* _What is expected_: Set the records down once more so that they match the source word for word.

[Items listed in a dataset]
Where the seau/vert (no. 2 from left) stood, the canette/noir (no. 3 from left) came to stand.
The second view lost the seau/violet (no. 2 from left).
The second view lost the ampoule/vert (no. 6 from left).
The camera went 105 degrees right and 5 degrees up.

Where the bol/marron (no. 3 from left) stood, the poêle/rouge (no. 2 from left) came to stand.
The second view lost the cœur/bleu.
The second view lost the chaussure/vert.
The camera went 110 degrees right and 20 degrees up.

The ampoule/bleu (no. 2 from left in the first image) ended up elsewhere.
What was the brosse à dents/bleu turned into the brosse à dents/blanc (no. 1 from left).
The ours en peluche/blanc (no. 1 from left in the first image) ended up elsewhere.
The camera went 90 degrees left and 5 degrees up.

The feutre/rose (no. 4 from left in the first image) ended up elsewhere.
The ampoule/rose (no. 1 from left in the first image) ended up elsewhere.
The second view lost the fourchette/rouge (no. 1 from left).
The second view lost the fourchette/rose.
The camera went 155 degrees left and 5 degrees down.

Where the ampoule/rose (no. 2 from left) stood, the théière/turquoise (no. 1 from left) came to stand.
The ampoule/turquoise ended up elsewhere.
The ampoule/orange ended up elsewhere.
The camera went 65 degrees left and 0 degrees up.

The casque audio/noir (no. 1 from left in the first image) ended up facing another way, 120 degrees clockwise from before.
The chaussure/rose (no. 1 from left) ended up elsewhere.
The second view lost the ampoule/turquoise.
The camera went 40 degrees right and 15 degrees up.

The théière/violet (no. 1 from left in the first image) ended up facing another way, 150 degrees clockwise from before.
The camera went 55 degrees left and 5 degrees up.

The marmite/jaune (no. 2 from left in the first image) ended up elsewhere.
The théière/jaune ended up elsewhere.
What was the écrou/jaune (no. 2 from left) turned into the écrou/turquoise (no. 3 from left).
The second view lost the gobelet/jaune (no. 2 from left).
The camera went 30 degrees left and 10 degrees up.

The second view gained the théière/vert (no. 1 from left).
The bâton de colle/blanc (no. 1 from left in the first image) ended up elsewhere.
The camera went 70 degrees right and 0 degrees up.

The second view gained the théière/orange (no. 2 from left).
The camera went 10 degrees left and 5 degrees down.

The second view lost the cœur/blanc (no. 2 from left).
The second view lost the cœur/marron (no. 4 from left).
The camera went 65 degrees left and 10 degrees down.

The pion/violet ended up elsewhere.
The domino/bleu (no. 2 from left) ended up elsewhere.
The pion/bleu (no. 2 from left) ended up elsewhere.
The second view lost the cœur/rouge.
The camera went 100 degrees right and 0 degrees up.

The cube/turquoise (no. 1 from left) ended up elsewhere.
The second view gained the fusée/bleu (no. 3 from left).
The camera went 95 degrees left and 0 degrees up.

* _Task solution_:
Where the seau/vert (no. 2 from left) stood, the canette/noir (no. 3 from left) came to stand.
The second view lost the seau/violet (no. 2 from left).
The second view lost the ampoule/vert (no. 6 from left).
The camera went 105 degrees right and 5 degrees up.

Where the bol/marron (no. 3 from left) stood, the poêle/rouge (no. 2 from left) came to stand.
The second view lost the cœur/bleu.
The second view lost the chaussure/vert.
The camera went 110 degrees right and 20 degrees up.

The ampoule/bleu (no. 2 from left in the first image) ended up elsewhere.
What was the brosse à dents/bleu turned into the brosse à dents/blanc (no. 1 from left).
The ours en peluche/blanc (no. 1 from left in the first image) ended up elsewhere.
The camera went 90 degrees left and 5 degrees up.

The feutre/rose (no. 4 from left in the first image) ended up elsewhere.
The ampoule/rose (no. 1 from left in the first image) ended up elsewhere.
The second view lost the fourchette/rouge (no. 1 from left).
The second view lost the fourchette/rose.
The camera went 155 degrees left and 5 degrees down.

Where the ampoule/rose (no. 2 from left) stood, the théière/turquoise (no. 1 from left) came to stand.
The ampoule/turquoise ended up elsewhere.
The ampoule/orange ended up elsewhere.
The camera went 65 degrees left and 0 degrees up.

The casque audio/noir (no. 1 from left in the first image) ended up facing another way, 120 degrees clockwise from before.
The chaussure/rose (no. 1 from left) ended up elsewhere.
The second view lost the ampoule/turquoise.
The camera went 40 degrees right and 15 degrees up.

The théière/violet (no. 1 from left in the first image) ended up facing another way, 150 degrees clockwise from before.
The camera went 55 degrees left and 5 degrees up.

The marmite/jaune (no. 2 from left in the first image) ended up elsewhere.
The théière/jaune ended up elsewhere.
What was the écrou/jaune (no. 2 from left) turned into the écrou/turquoise (no. 3 from left).
The second view lost the gobelet/jaune (no. 2 from left).
The camera went 30 degrees left and 10 degrees up.

The second view gained the théière/vert (no. 1 from left).
The bâton de colle/blanc (no. 1 from left in the first image) ended up elsewhere.
The camera went 70 degrees right and 0 degrees up.

The second view gained the théière/orange (no. 2 from left).
The camera went 10 degrees left and 5 degrees down.

The second view lost the cœur/blanc (no. 2 from left).
The second view lost the cœur/marron (no. 4 from left).
The camera went 65 degrees left and 10 degrees down.

The pion/violet ended up elsewhere.
The domino/bleu (no. 2 from left) ended up elsewhere.
The pion/bleu (no. 2 from left) ended up elsewhere.
The second view lost the cœur/rouge.
The camera went 100 degrees right and 0 degrees up.

The cube/turquoise (no. 1 from left) ended up elsewhere.
The second view gained the fusée/bleu (no. 3 from left).
The camera went 95 degrees left and 0 degrees up.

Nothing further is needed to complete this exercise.